## [WHAT TO WORK ON]
For this exercise, output exactly and only the lines running from the one with "C103: 2200uF (plus +12V, minus VB) -> none" through the final line of the data below, without pictures.

## [GIVEN ENTRIES]
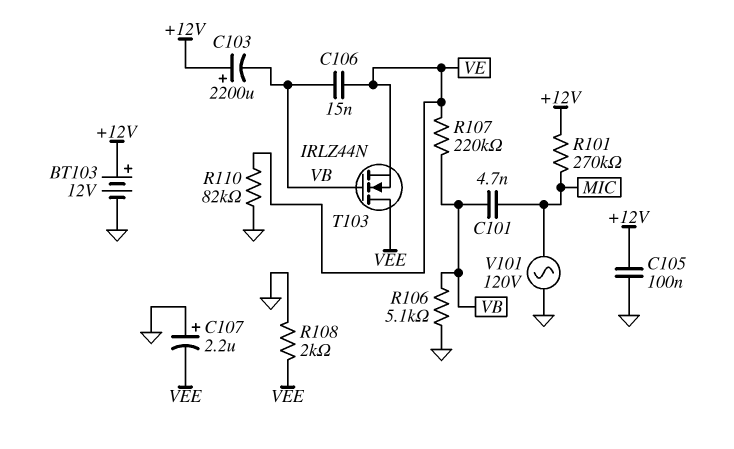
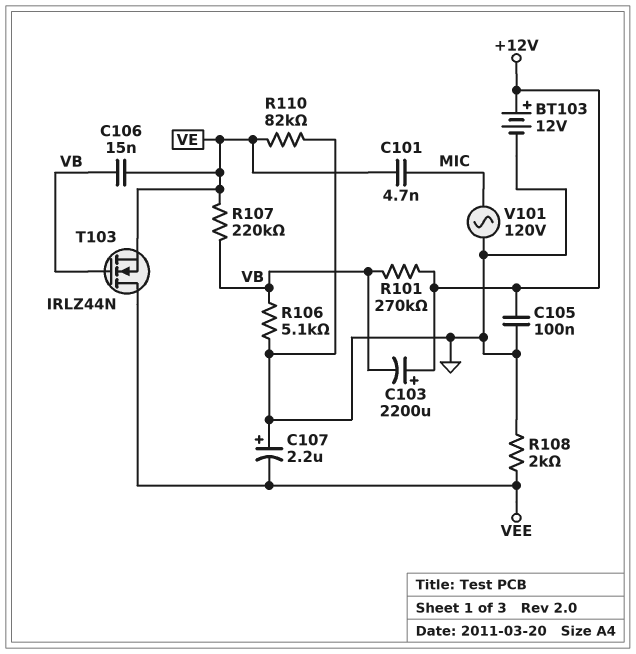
C101: 4.7nF (MIC, VB) -> 4.7nF (MIC, VE)
R101: 270k (+12V, MIC) -> 270k (+12V, VB)

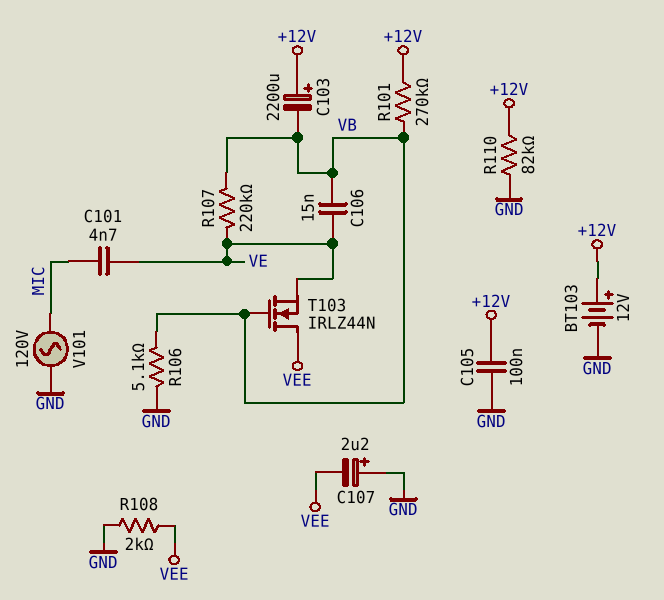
R110: 82k (GND, VE) -> 82k (+12V, GND)

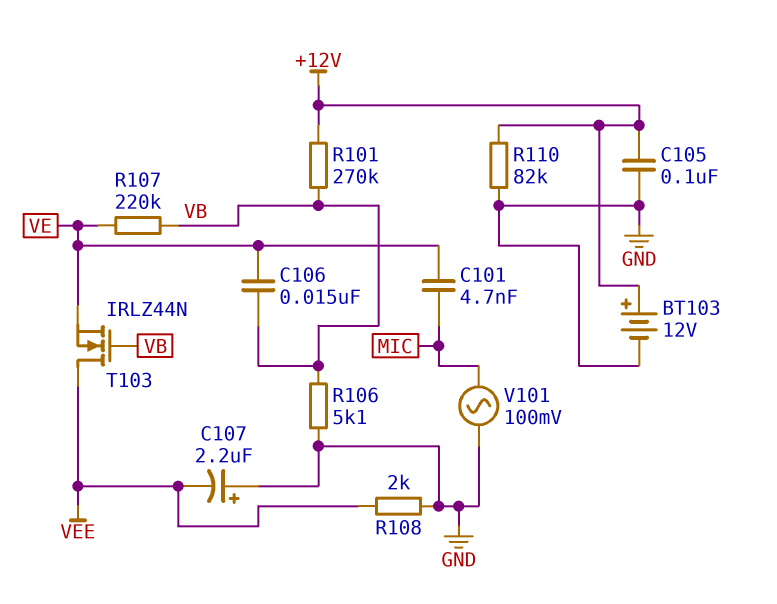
C103: 2200uF (plus +12V, minus VB) -> none
V101: AC 120V (GND, MIC) -> AC 100mV (GND, MIC)

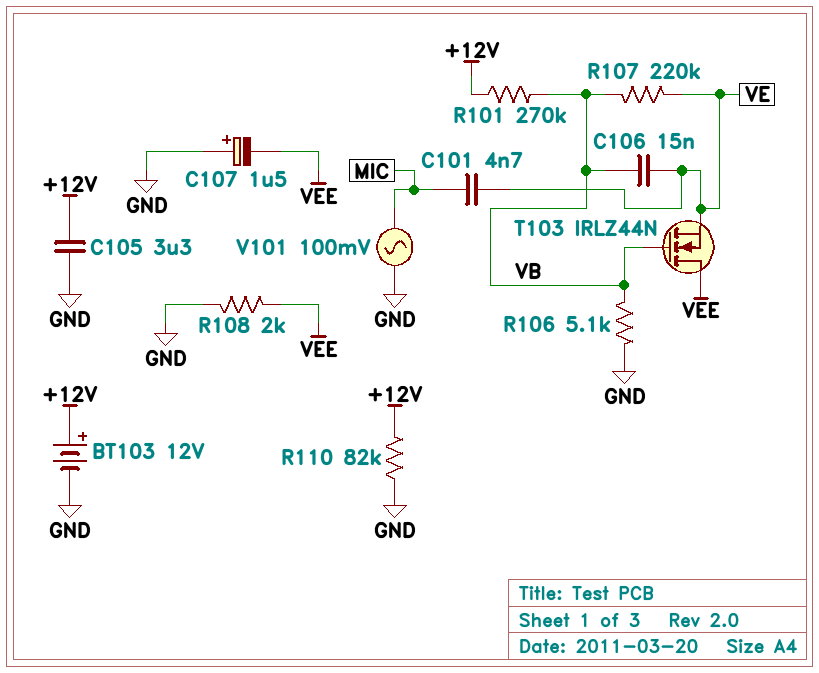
C105: 100nF (+12V, GND) -> 3.3uF (+12V, GND)
C107: 2.2uF (plus GND, minus VEE) -> 1.5uF (plus GND, minus VEE)

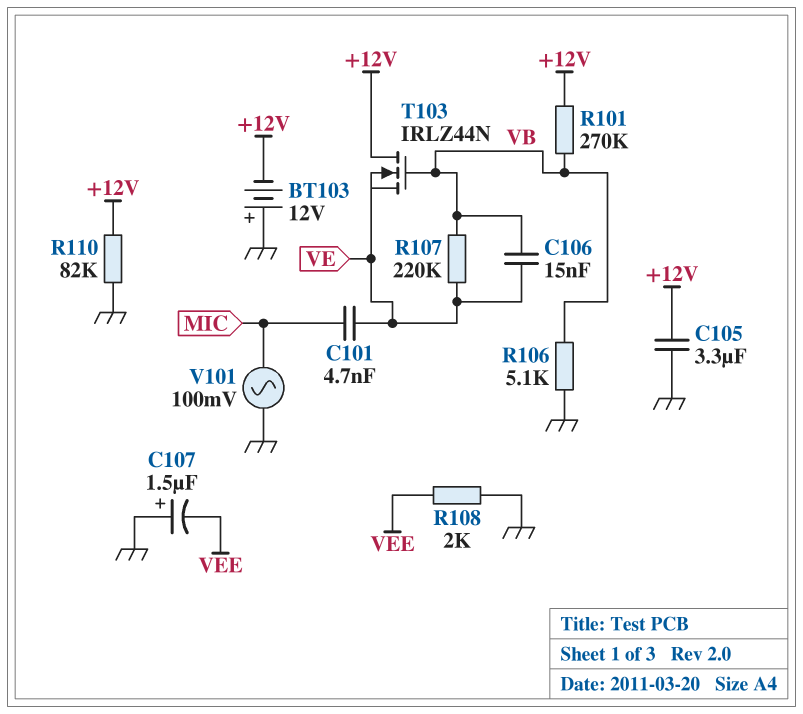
BT103: 12V (plus +12V, minus GND) -> 12V (plus GND, minus +12V)
T103: NMOS IRLZ44N (G VB, D VEE, S VE) -> NMOS IRLZ44N (G VB, D +12V, S VE)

## [ANSWER BOX]
C103: 2200uF (plus +12V, minus VB) -> none
V101: AC 120V (GND, MIC) -> AC 100mV (GND, MIC)

C105: 100nF (+12V, GND) -> 3.3uF (+12V, GND)
C107: 2.2uF (plus GND, minus VEE) -> 1.5uF (plus GND, minus VEE)

BT103: 12V (plus +12V, minus GND) -> 12V (plus GND, minus +12V)
T103: NMOS IRLZ44N (G VB, D VEE, S VE) -> NMOS IRLZ44N (G VB, D +12V, S VE)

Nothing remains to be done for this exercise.